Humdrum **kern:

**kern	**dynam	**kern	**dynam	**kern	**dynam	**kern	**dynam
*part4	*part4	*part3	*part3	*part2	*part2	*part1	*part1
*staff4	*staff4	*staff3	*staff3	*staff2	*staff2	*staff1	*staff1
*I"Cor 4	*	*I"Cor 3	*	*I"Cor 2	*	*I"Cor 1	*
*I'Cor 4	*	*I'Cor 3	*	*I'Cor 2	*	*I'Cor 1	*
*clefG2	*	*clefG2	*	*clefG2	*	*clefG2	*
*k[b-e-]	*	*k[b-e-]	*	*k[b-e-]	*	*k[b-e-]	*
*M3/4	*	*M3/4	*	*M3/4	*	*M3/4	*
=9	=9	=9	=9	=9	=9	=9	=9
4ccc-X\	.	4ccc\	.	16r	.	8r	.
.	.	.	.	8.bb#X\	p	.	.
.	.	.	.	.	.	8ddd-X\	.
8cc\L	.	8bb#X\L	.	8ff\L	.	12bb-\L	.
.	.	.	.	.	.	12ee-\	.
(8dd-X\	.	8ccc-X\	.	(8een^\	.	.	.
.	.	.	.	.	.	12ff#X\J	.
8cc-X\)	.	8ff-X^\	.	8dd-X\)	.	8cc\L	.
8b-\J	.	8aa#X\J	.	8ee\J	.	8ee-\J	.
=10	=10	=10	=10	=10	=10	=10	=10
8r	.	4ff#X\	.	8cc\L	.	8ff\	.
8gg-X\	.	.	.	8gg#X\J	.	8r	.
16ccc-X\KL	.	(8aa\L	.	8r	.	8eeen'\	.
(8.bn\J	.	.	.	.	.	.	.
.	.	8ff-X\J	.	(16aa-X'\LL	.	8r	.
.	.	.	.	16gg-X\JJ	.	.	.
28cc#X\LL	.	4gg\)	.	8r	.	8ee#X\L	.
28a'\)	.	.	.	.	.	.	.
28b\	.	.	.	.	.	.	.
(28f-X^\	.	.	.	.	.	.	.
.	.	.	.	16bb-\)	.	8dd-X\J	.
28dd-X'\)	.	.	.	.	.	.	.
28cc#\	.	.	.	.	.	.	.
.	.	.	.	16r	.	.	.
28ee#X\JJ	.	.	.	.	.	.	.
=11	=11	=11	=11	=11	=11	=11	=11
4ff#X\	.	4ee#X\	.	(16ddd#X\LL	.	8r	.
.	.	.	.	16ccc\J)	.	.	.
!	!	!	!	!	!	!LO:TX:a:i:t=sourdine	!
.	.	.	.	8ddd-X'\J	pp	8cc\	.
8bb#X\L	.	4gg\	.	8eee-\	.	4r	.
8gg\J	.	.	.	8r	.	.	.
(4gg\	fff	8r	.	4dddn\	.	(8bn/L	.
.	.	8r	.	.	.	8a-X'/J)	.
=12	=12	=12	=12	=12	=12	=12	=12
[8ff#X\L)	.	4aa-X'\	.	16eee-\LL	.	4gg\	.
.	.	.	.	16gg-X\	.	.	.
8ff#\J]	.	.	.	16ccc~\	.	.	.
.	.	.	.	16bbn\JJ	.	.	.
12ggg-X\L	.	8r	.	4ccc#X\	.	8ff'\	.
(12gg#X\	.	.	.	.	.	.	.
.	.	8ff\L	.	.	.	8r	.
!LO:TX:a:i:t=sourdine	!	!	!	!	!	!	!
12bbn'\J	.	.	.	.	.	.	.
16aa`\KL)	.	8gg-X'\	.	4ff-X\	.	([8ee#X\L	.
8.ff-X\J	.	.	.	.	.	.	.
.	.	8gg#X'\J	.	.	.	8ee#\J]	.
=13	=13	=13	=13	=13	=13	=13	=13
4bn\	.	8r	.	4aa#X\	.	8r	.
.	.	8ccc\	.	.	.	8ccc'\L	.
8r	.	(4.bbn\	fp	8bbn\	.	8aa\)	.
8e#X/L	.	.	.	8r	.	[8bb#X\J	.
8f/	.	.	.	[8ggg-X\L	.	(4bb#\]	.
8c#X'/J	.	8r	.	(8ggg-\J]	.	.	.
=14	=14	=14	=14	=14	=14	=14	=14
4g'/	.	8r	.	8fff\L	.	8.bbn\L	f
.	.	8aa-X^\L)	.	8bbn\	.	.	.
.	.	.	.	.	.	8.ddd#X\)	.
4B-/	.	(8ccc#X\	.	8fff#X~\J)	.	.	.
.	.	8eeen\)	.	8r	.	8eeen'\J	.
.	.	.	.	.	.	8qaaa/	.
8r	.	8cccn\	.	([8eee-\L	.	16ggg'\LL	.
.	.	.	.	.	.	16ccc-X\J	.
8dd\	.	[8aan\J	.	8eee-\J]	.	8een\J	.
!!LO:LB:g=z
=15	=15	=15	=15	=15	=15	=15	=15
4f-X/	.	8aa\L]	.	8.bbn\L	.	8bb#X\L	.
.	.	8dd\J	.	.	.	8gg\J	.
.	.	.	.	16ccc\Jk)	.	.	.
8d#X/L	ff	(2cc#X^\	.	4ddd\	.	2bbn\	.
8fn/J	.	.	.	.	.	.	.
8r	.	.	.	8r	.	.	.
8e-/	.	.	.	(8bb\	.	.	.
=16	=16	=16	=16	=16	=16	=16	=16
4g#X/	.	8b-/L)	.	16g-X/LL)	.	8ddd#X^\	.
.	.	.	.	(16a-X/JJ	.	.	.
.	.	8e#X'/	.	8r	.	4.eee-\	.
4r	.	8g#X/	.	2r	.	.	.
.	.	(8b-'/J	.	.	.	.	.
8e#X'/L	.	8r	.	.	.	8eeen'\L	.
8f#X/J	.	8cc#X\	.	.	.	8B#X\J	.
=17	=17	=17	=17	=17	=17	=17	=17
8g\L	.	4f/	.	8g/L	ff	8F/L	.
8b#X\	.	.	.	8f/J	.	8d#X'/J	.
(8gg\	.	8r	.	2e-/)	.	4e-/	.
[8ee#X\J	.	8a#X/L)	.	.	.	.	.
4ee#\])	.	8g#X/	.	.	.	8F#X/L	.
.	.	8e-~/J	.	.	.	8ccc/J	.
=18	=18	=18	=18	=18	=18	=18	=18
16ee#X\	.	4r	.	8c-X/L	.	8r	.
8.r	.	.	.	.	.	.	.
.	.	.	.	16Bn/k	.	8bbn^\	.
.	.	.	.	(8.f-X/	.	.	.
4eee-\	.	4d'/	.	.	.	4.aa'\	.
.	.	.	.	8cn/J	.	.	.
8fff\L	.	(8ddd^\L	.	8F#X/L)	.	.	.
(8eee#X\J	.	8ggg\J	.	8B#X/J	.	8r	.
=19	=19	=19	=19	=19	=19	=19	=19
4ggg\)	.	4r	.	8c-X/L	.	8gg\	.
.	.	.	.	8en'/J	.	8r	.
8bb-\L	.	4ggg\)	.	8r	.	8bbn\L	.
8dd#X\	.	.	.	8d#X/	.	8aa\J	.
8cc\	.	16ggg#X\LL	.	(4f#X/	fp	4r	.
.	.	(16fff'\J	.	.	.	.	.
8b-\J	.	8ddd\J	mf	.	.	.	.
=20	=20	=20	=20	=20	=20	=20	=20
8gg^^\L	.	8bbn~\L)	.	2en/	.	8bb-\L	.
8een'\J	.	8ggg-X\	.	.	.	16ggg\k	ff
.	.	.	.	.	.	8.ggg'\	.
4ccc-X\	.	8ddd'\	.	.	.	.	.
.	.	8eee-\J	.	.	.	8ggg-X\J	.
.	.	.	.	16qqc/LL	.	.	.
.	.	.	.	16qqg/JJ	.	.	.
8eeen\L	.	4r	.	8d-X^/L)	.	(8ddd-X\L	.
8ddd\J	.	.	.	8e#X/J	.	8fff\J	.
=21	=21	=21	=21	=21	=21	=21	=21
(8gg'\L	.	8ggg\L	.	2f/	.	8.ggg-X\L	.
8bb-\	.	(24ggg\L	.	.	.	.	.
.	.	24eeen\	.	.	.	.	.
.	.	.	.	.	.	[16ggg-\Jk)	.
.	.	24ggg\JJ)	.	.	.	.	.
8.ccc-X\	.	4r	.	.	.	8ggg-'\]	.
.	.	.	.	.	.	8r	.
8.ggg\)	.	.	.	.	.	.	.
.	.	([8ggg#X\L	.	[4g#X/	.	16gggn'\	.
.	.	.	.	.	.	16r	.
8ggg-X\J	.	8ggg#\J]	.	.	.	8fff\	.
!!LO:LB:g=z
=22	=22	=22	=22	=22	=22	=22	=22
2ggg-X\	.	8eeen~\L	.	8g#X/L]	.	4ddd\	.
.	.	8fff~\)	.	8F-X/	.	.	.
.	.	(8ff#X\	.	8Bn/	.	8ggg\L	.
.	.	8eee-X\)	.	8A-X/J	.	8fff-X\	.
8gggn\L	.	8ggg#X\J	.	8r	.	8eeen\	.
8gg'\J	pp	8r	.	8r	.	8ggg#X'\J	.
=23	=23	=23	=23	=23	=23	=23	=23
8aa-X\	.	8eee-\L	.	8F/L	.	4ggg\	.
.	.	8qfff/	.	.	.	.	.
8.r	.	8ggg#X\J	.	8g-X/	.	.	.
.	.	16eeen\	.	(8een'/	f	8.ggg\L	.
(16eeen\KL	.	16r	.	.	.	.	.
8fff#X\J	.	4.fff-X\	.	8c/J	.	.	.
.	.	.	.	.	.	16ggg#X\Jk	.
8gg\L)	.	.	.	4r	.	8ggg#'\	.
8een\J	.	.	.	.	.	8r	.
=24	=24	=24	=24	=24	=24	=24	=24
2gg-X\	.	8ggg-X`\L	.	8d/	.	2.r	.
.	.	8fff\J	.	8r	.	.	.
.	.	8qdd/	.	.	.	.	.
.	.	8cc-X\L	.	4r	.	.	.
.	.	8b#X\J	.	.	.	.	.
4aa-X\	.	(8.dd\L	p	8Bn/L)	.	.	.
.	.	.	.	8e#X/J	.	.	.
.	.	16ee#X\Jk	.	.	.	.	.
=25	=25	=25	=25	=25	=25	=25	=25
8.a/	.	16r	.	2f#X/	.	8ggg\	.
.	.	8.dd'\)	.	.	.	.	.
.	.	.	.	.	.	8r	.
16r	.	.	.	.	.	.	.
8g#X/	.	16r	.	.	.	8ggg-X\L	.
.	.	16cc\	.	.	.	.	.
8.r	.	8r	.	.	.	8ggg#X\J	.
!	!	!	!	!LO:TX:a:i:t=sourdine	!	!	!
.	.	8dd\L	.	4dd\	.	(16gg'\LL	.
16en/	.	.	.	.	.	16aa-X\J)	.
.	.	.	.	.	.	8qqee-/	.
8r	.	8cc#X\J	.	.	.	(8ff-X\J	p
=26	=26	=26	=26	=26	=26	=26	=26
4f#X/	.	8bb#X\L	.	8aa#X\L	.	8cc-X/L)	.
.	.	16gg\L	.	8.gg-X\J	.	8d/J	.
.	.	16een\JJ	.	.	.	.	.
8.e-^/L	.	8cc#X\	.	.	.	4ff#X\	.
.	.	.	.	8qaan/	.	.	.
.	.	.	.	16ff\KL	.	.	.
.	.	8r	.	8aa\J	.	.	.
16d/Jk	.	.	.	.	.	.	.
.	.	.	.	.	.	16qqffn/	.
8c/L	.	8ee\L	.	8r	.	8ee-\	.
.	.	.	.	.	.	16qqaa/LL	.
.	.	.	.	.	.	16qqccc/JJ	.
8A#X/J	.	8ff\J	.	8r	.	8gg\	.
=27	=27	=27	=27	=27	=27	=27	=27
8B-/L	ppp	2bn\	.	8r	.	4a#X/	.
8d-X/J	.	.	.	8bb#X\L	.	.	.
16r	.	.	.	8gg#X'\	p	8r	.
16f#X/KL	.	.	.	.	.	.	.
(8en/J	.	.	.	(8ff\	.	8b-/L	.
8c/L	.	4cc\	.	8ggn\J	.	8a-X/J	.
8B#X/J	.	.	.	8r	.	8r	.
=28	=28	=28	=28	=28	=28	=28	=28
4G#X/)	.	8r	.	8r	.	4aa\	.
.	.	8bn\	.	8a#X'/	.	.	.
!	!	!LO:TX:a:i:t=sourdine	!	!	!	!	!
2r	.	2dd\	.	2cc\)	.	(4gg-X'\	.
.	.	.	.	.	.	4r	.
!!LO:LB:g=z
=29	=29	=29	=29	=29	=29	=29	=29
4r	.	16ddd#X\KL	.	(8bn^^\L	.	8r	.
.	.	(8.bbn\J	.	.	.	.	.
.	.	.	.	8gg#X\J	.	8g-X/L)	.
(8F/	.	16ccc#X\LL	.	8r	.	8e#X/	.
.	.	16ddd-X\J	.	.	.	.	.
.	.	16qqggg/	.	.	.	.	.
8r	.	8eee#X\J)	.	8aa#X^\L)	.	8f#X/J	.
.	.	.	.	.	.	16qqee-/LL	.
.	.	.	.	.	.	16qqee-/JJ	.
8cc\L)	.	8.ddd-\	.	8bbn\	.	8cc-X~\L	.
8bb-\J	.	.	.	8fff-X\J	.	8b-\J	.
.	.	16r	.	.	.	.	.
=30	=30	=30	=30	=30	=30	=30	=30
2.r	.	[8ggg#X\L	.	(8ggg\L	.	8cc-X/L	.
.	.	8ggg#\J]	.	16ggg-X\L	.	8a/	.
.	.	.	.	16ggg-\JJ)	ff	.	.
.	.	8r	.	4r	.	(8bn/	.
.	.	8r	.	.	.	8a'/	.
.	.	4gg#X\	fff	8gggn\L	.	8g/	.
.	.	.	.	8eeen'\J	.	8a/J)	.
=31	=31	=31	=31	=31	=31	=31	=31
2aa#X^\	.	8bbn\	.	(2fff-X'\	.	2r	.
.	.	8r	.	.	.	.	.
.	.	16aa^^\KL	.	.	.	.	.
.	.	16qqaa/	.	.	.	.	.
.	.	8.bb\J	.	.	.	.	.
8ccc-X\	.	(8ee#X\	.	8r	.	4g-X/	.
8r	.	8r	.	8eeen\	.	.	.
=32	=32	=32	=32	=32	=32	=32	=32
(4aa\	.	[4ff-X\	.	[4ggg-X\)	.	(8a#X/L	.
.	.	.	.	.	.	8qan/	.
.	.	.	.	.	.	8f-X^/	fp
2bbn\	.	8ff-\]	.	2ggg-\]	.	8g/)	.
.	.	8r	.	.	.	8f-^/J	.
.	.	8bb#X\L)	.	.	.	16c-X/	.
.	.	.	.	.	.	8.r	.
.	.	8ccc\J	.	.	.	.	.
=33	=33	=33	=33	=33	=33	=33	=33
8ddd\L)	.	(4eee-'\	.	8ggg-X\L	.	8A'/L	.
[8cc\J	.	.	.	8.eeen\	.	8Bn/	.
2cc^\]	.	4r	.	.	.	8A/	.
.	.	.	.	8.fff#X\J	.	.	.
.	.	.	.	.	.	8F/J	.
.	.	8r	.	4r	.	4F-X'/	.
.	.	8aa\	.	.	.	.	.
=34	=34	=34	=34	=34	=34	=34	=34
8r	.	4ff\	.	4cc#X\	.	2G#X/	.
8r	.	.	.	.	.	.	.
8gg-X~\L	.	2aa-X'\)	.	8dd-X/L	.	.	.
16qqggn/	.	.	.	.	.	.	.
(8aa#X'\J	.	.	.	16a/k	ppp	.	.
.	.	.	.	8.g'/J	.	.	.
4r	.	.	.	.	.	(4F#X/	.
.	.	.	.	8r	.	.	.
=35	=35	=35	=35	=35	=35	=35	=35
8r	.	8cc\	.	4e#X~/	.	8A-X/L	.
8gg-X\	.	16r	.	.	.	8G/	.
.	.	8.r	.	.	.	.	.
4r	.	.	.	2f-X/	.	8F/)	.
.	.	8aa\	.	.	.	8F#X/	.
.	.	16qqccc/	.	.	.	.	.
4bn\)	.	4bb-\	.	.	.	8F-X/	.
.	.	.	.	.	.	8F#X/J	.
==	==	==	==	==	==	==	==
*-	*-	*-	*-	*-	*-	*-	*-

> _Work to complete_
Pull out every line of the listing above that contains the string "kern".

> _Completed task_
Humdrum **kern:
**kern	**dynam	**kern	**dynam	**kern	**dynam	**kern	**dynam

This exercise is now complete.